** Your goal **
Reading the records below, how many lines contain "screwdriver"? Respond with a number and nothing else.

** Records supplied **

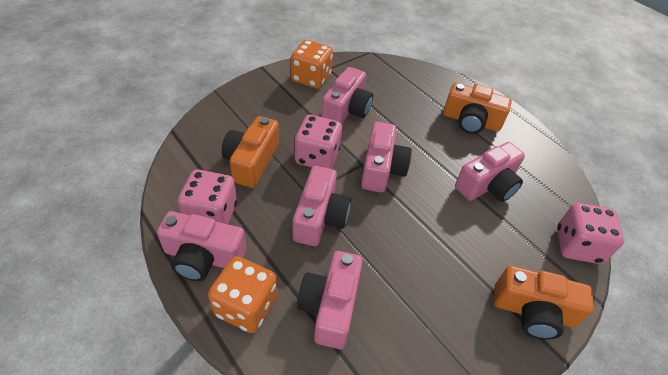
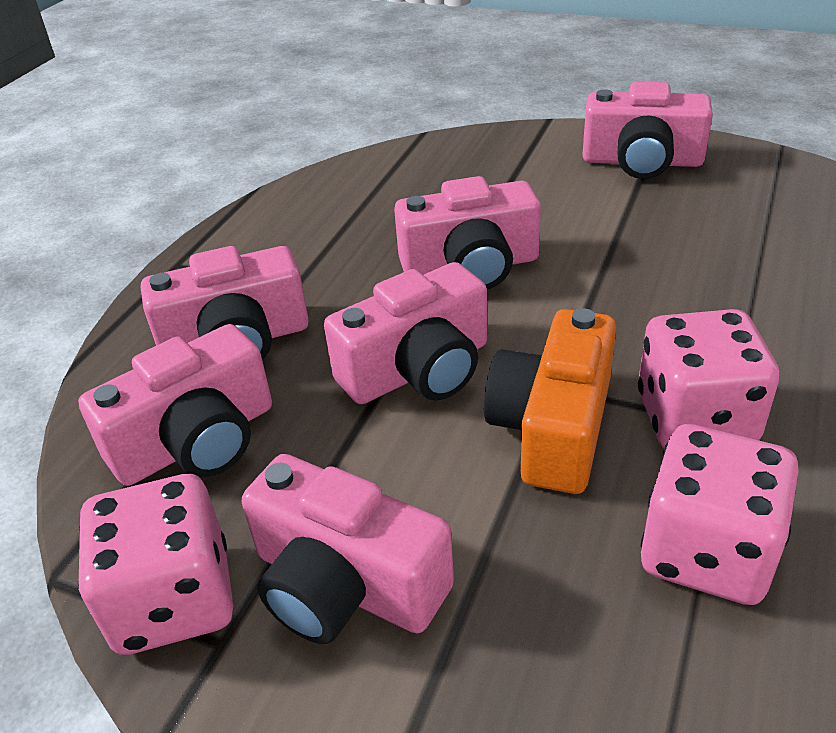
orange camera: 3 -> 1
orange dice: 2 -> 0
...
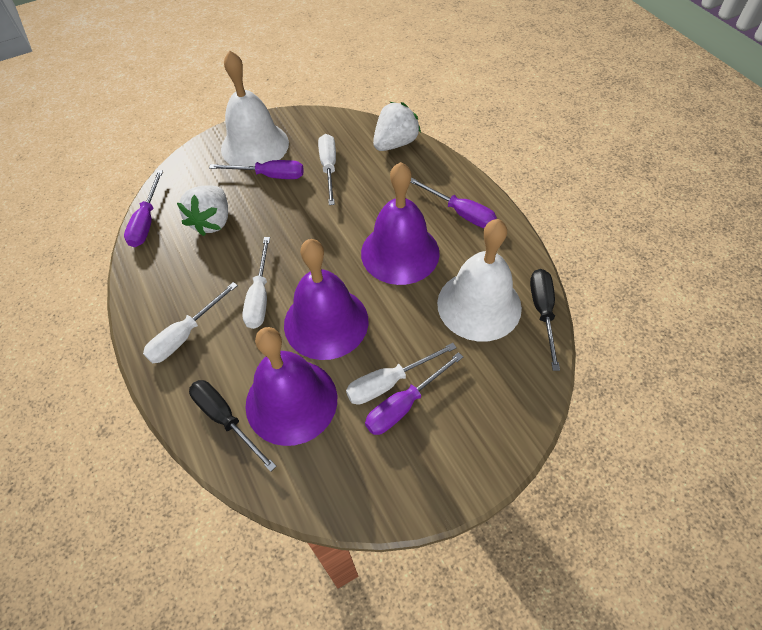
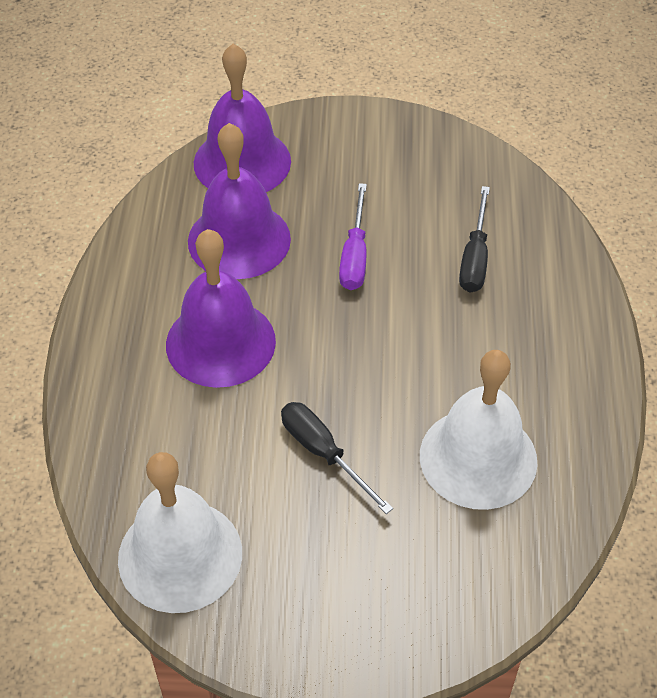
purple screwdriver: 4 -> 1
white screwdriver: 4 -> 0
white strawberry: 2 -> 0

** Answer **
2